• [Given data]
====================
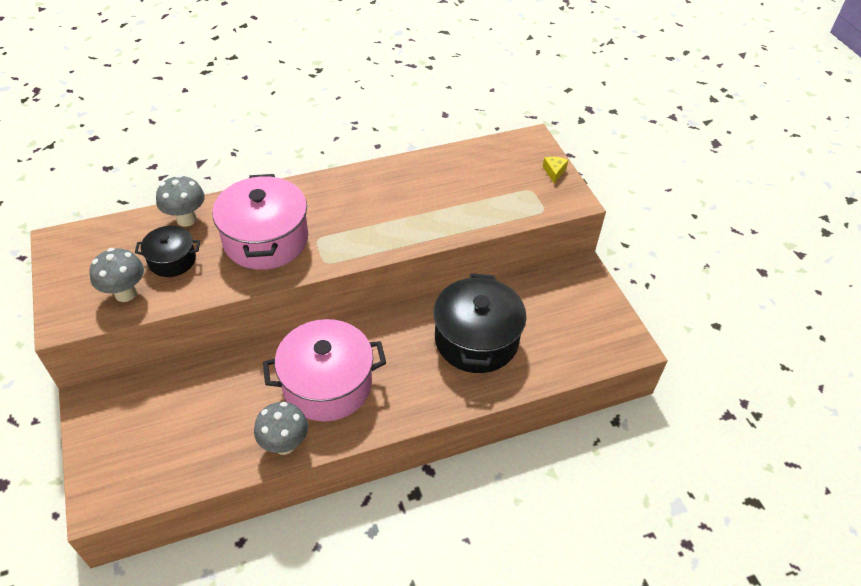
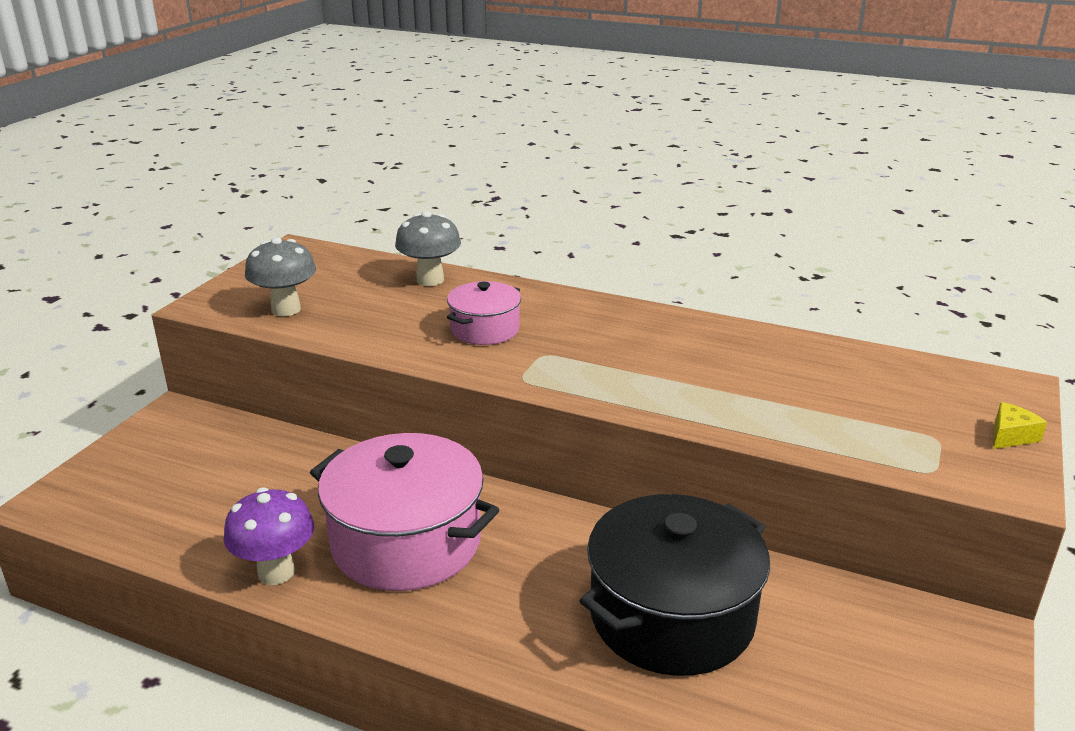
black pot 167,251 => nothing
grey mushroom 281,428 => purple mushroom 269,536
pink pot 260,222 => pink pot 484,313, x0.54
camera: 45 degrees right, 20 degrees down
====================
• [What the exercise asks]
Would you print the listing above in full, exactly, but with no pictures?

• [Answer to this problem]
black pot 167,251 => nothing
grey mushroom 281,428 => purple mushroom 269,536
pink pot 260,222 => pink pot 484,313, x0.54
camera: 45 degrees right, 20 degrees down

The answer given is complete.